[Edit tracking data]
*** Block opens ***

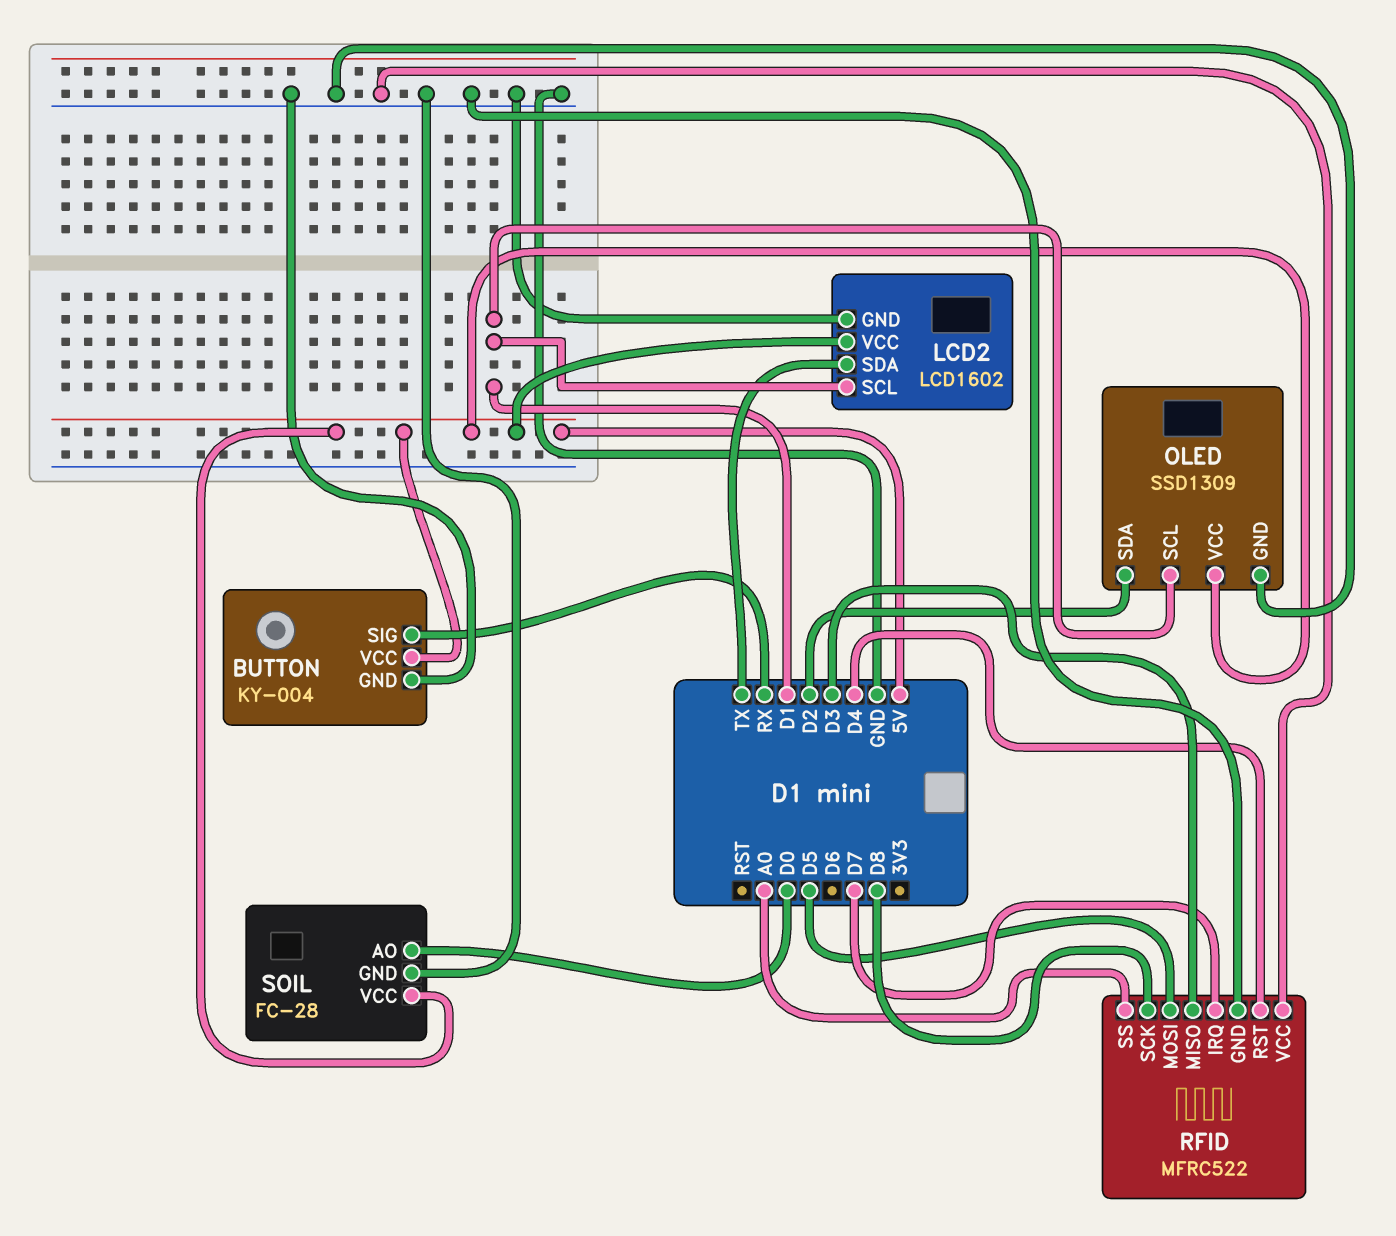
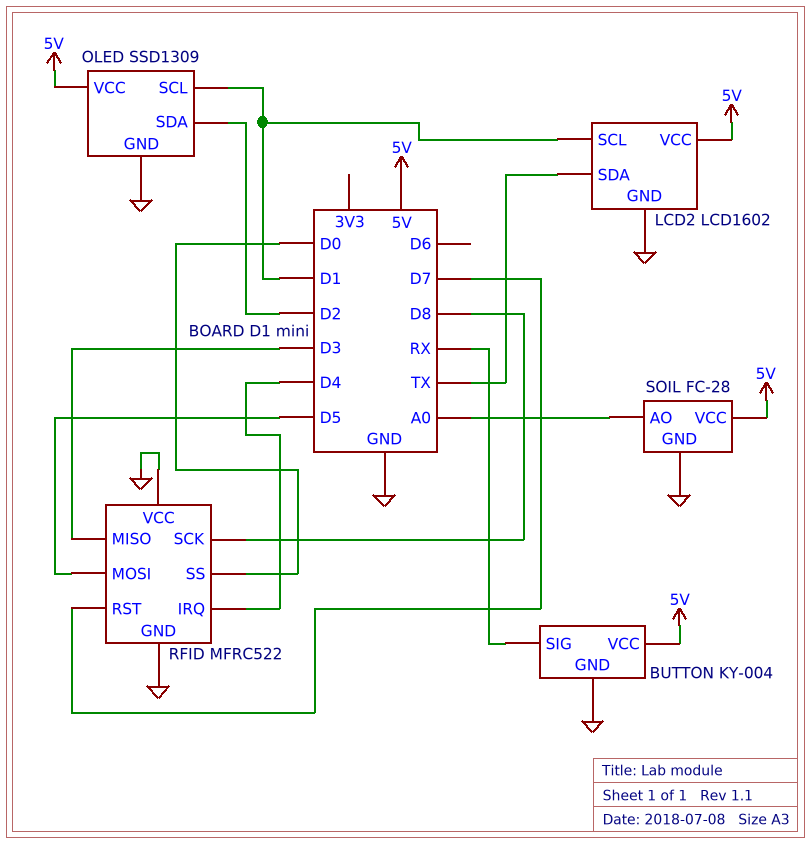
RFID pin IRQ: D7 -> D4
RFID pin RST: D4 -> D7
RFID pin SS: A0 -> D0
SOIL pin AO: D0 -> A0

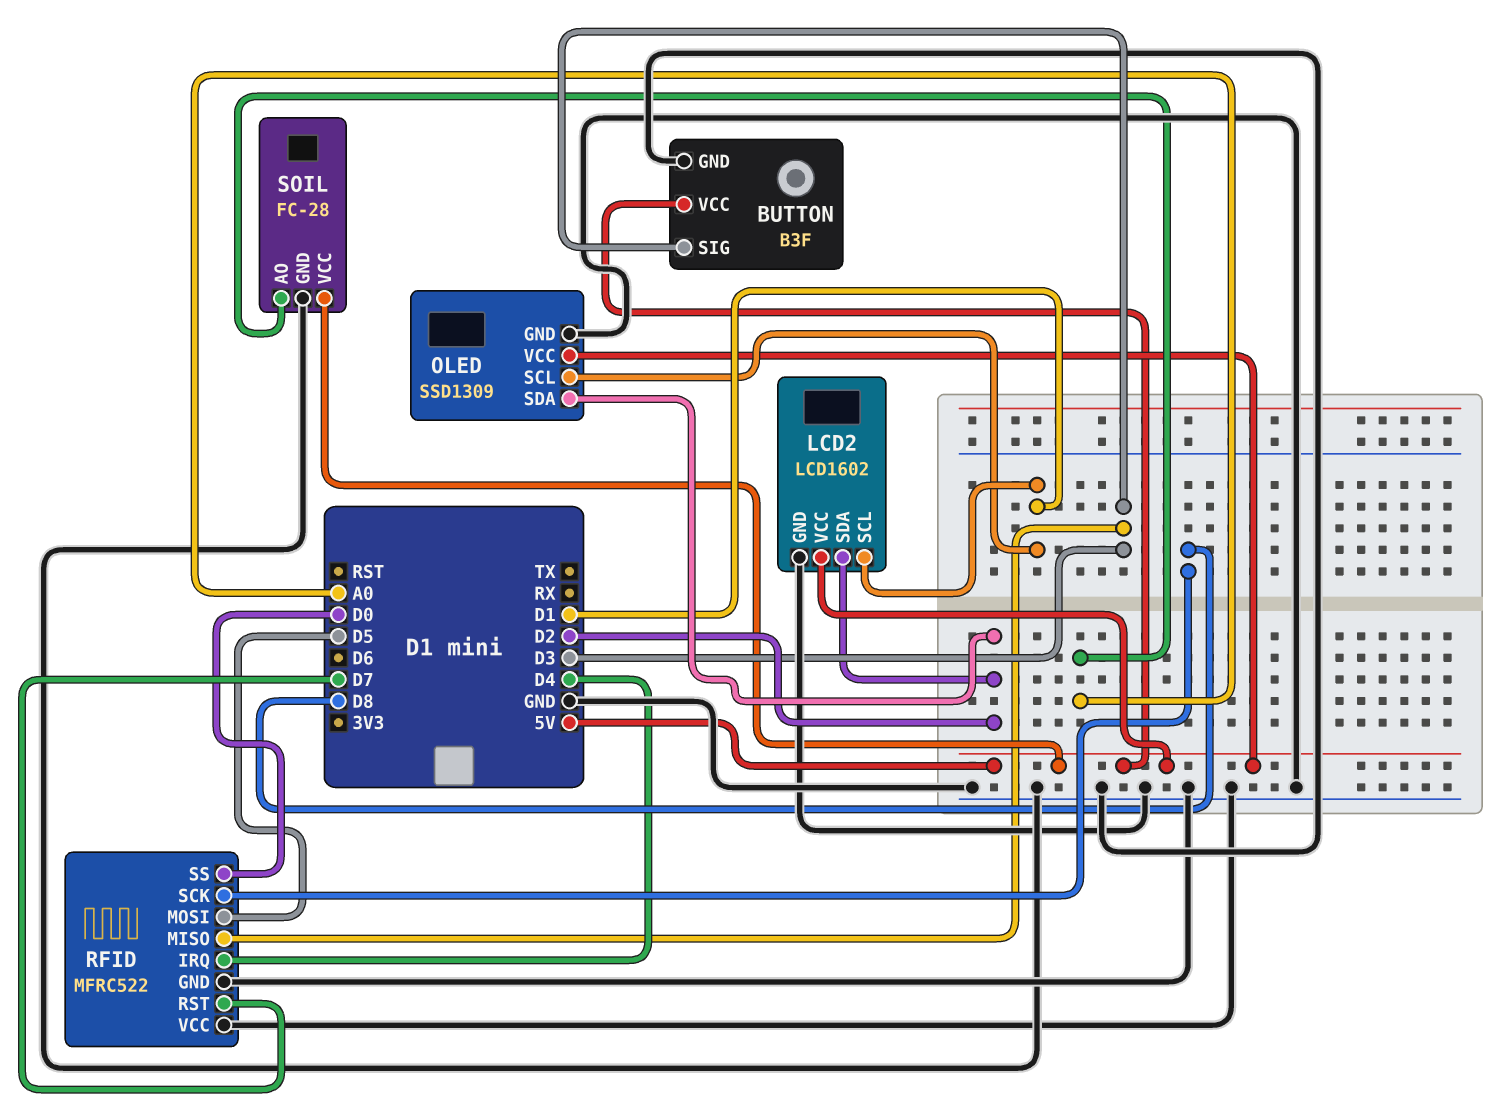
BUTTON: KY-004 -> B3F
BUTTON pin SIG: RX -> D3
LCD2 pin SDA: TX -> D2

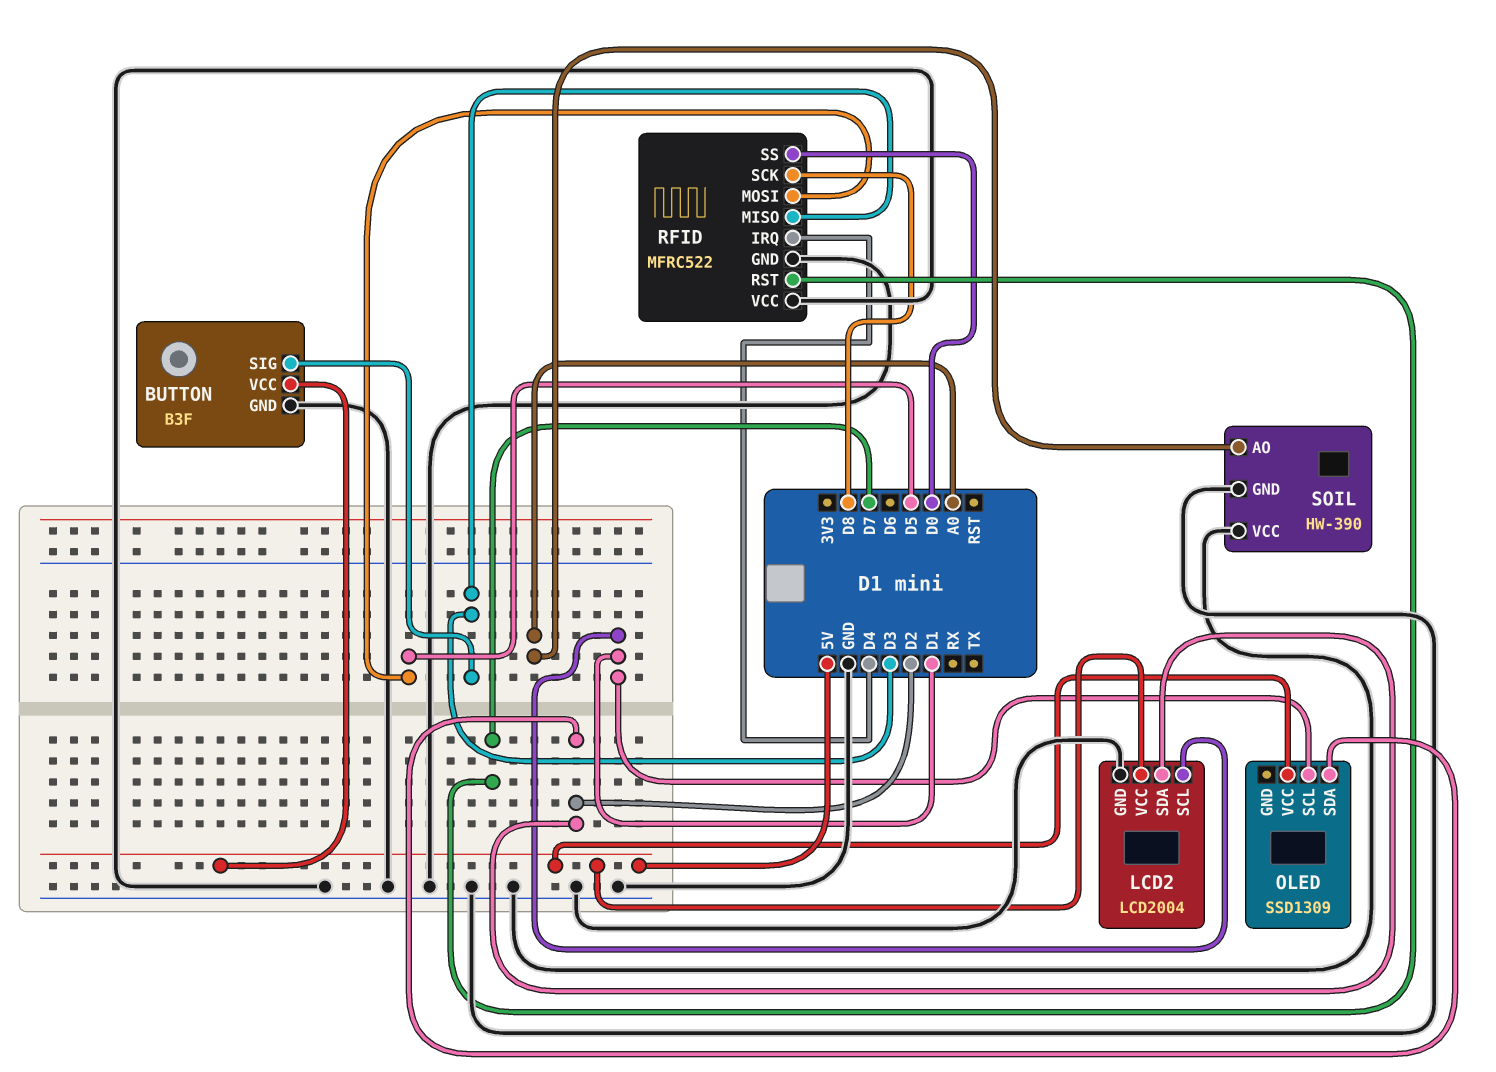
LCD2: LCD1602 -> LCD2004
OLED pin GND: GND -> none
SOIL: FC-28 -> HW-390
SOIL pin VCC: 5V -> GND

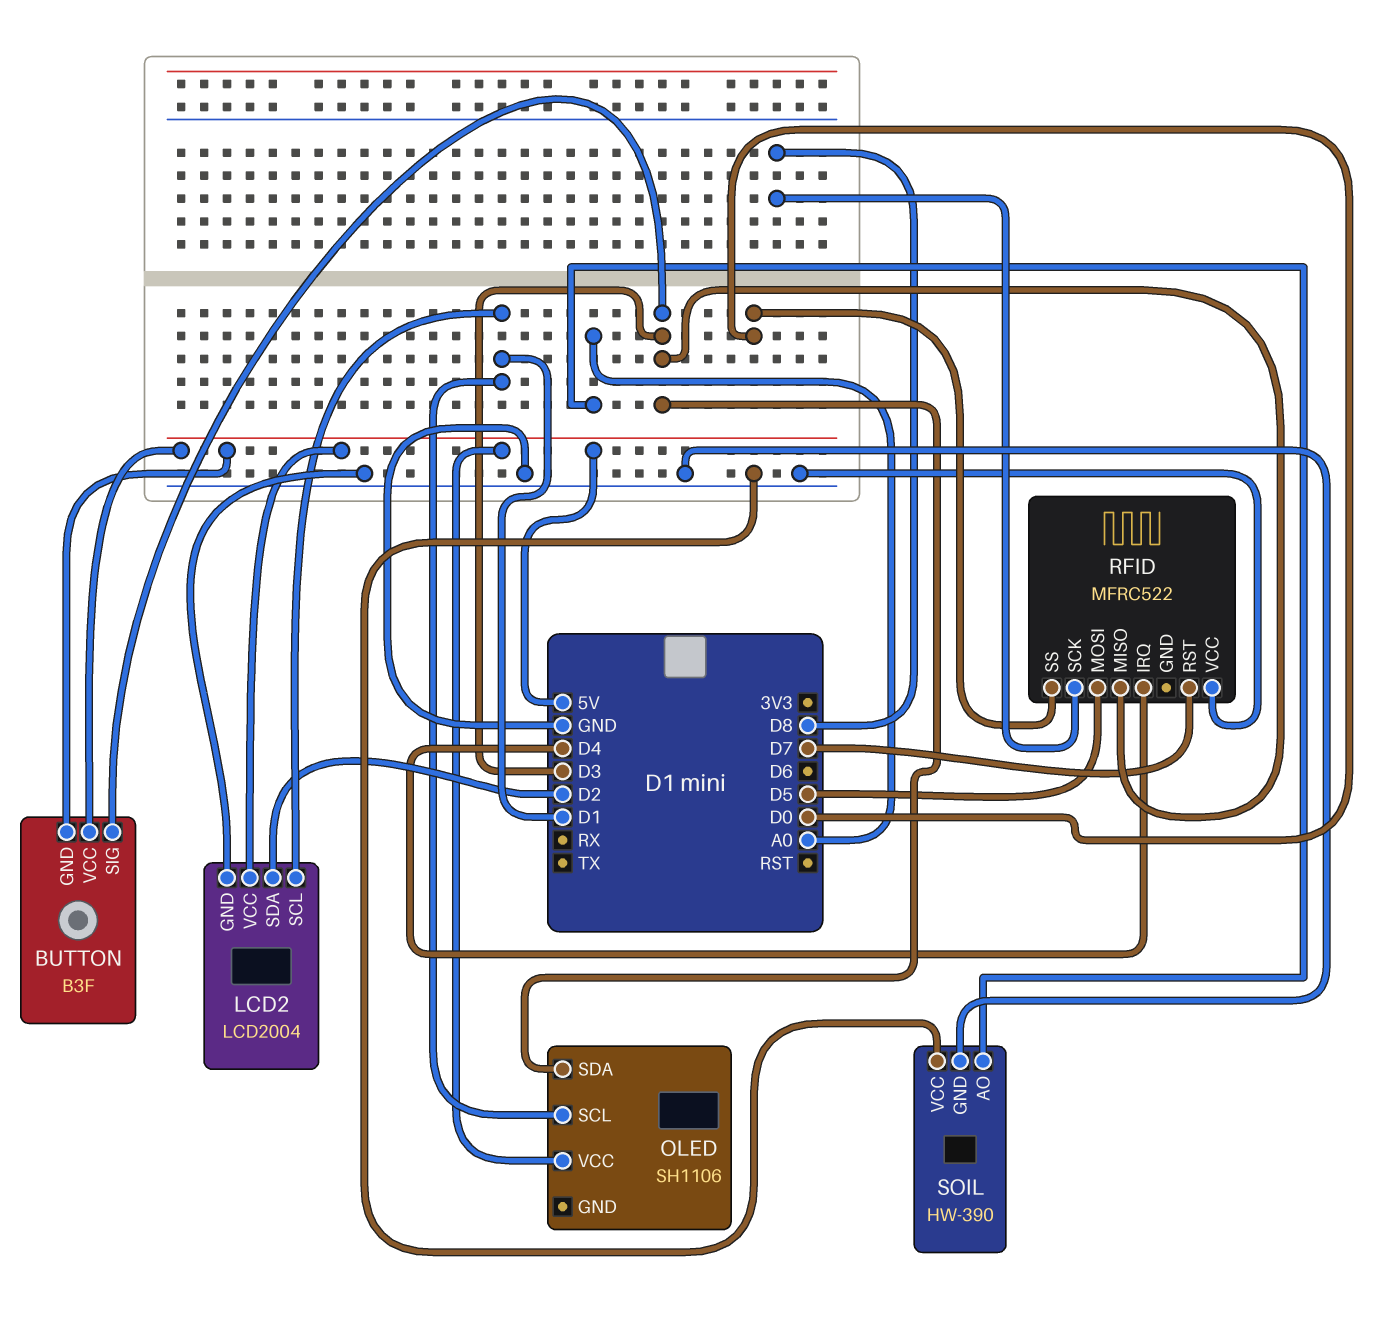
BUTTON pin GND: GND -> 5V
OLED: SSD1309 -> SH1106
OLED pin SDA: D2 -> D3
RFID pin GND: GND -> none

*** Block closes ***

• Exercise objective:
Word for word, reproduce all the data, but not the pictures.

• Answer:
RFID pin IRQ: D7 -> D4
RFID pin RST: D4 -> D7
RFID pin SS: A0 -> D0
SOIL pin AO: D0 -> A0

BUTTON: KY-004 -> B3F
BUTTON pin SIG: RX -> D3
LCD2 pin SDA: TX -> D2

LCD2: LCD1602 -> LCD2004
OLED pin GND: GND -> none
SOIL: FC-28 -> HW-390
SOIL pin VCC: 5V -> GND

BUTTON pin GND: GND -> 5V
OLED: SSD1309 -> SH1106
OLED pin SDA: D2 -> D3
RFID pin GND: GND -> none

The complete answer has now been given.